DATA EXTRACT:
*****
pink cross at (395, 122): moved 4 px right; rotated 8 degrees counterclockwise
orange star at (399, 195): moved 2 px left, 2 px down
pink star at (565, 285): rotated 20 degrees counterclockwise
*****
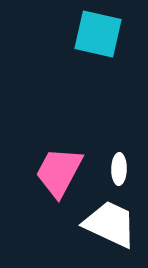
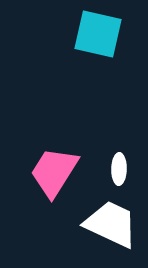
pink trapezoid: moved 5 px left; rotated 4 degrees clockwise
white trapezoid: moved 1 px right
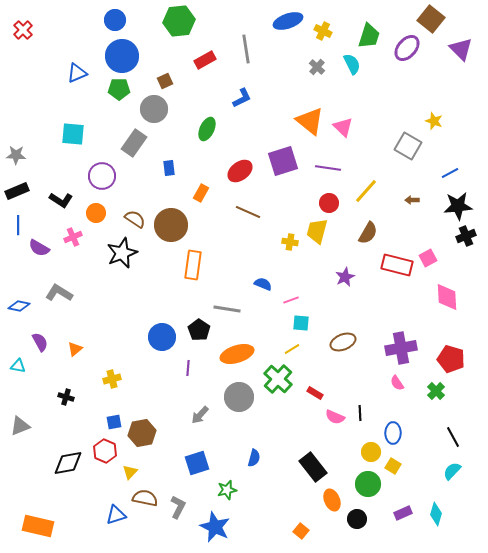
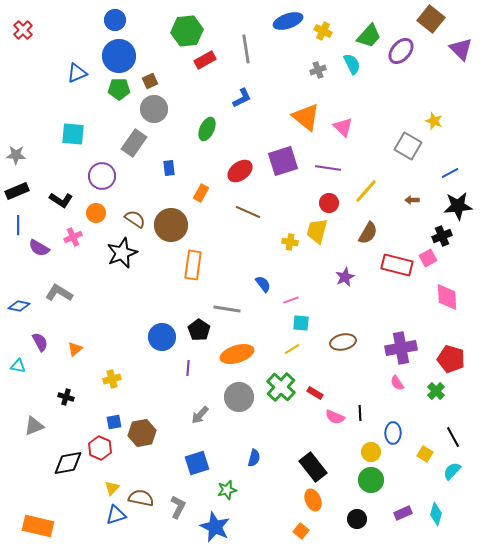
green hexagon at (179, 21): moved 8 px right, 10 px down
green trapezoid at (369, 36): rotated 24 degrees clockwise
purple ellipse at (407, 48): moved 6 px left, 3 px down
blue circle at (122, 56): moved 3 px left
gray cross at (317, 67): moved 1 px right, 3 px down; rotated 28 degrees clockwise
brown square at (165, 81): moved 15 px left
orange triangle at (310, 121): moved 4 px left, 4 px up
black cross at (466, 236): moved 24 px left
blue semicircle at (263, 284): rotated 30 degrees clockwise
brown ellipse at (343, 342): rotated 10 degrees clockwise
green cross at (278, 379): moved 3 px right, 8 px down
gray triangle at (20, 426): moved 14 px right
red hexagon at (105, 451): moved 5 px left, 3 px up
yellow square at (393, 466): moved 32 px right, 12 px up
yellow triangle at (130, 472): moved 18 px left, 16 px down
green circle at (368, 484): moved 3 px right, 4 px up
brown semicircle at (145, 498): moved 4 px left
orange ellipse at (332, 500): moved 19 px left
*****
WHAT TO WORK ON: Looking at the data above, return every line from the one with "pink cross at" down to the one with "pink star at", exactly and inclusively.

SOLUTION FOR THIS TASK:
pink cross at (395, 122): moved 4 px right; rotated 8 degrees counterclockwise
orange star at (399, 195): moved 2 px left, 2 px down
pink star at (565, 285): rotated 20 degrees counterclockwise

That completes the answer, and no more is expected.